**Provided entries**:
------------
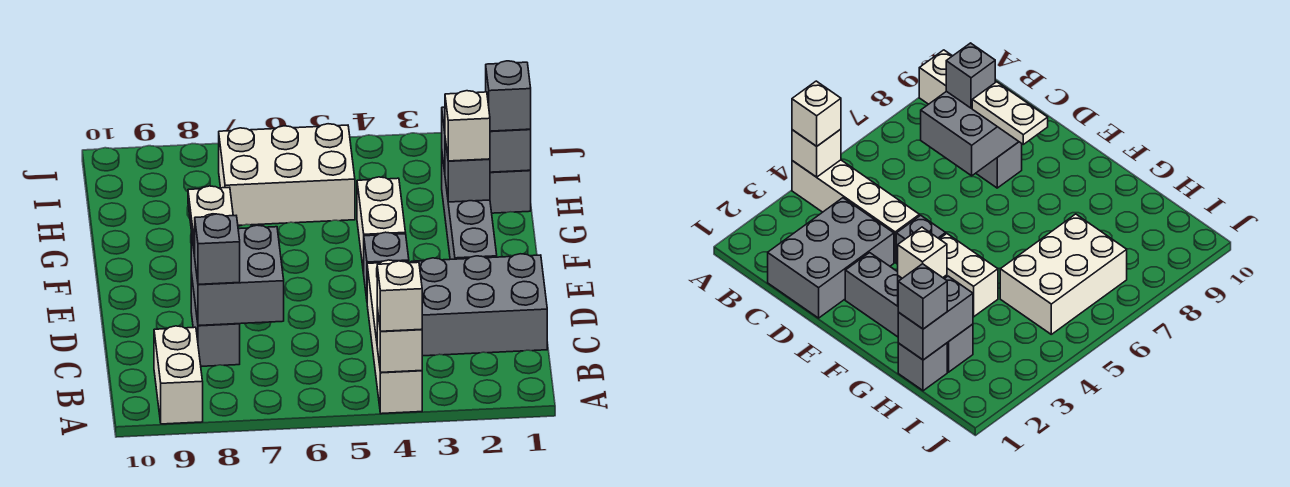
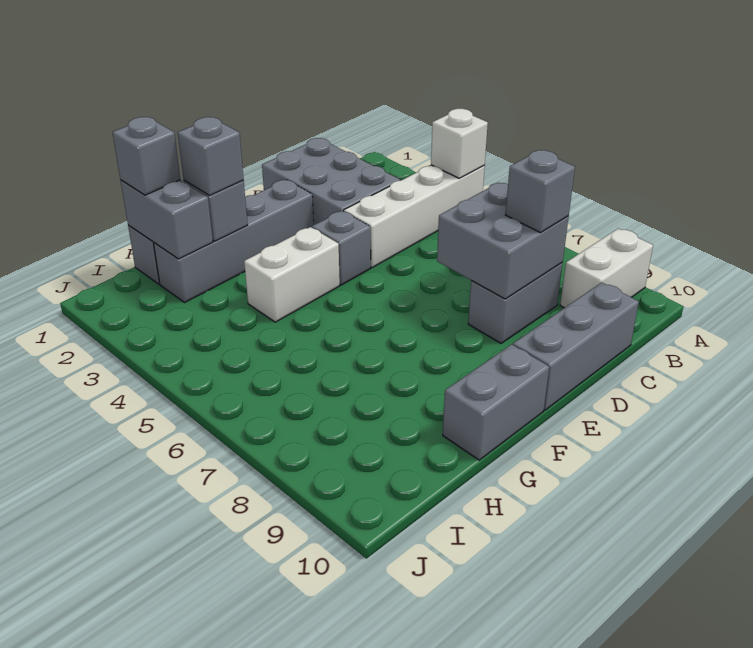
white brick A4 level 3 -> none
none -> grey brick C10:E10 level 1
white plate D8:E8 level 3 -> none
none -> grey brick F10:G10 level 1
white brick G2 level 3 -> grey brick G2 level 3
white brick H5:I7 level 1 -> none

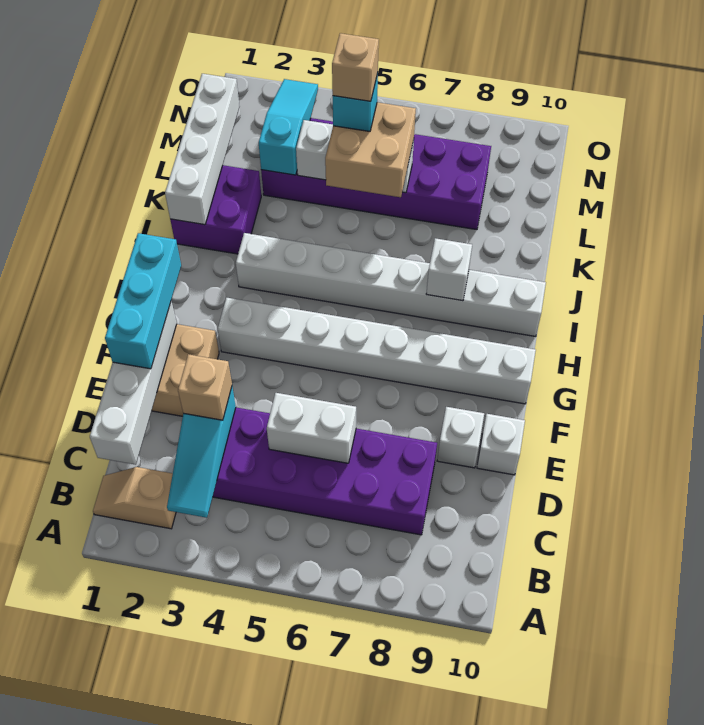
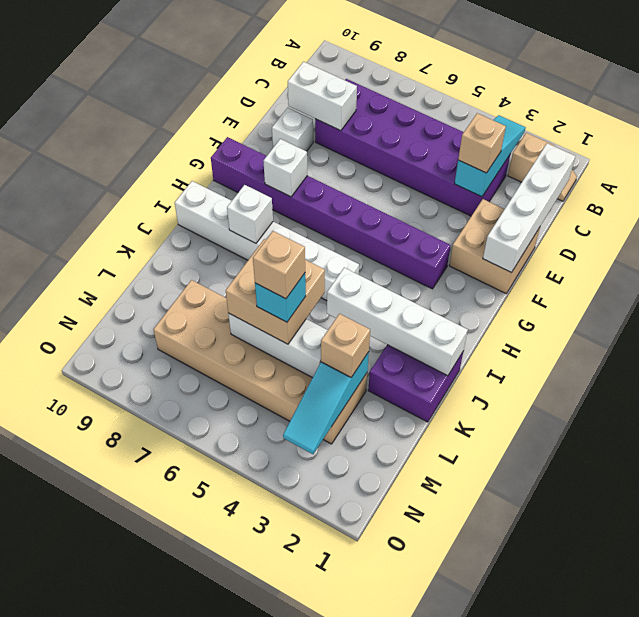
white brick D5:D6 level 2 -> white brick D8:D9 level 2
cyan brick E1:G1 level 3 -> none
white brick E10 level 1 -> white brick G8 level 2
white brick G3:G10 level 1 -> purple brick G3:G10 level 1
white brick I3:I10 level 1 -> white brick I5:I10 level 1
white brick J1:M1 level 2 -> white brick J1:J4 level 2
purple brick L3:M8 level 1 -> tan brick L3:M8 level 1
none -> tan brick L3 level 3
------------
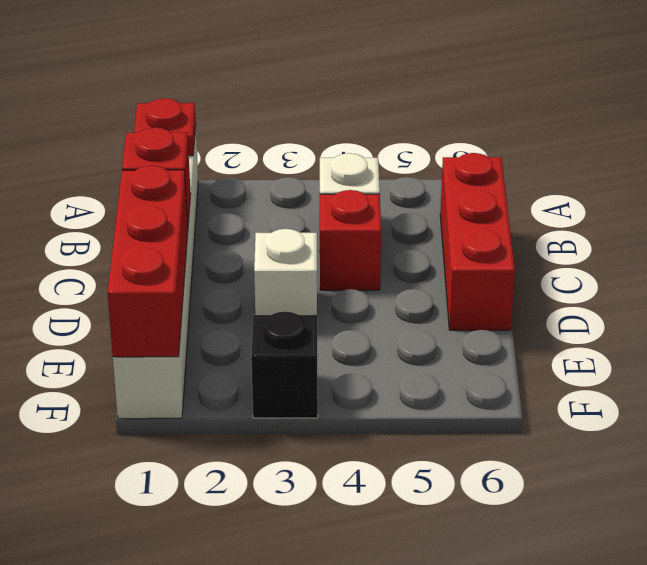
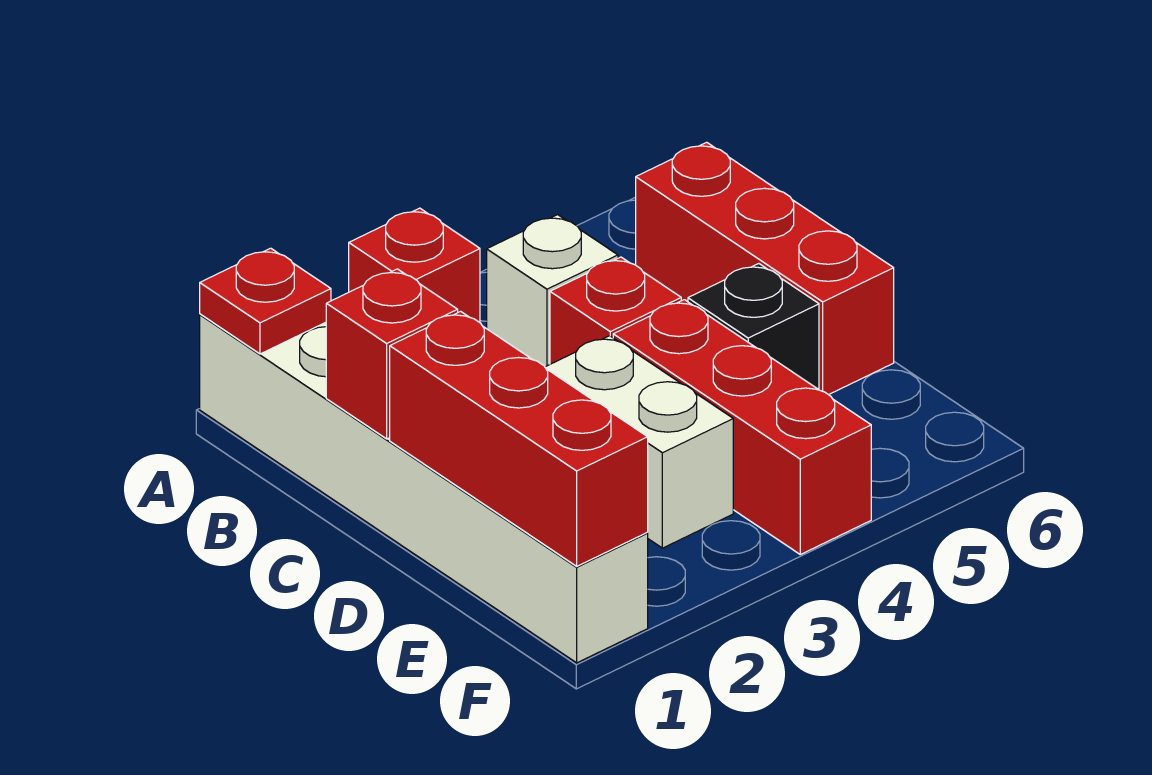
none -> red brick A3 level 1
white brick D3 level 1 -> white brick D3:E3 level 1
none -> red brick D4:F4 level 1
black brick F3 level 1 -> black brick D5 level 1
------------
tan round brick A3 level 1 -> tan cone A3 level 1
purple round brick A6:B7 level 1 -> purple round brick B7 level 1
------------
From the records above, output only the lines starting at the one containing "white brick H5:I7 level 1 -> none" and ending at the one containing "white brick G3:G10", word for word. Pictures stay out.

**Task answer**:
white brick H5:I7 level 1 -> none

white brick D5:D6 level 2 -> white brick D8:D9 level 2
cyan brick E1:G1 level 3 -> none
white brick E10 level 1 -> white brick G8 level 2
white brick G3:G10 level 1 -> purple brick G3:G10 level 1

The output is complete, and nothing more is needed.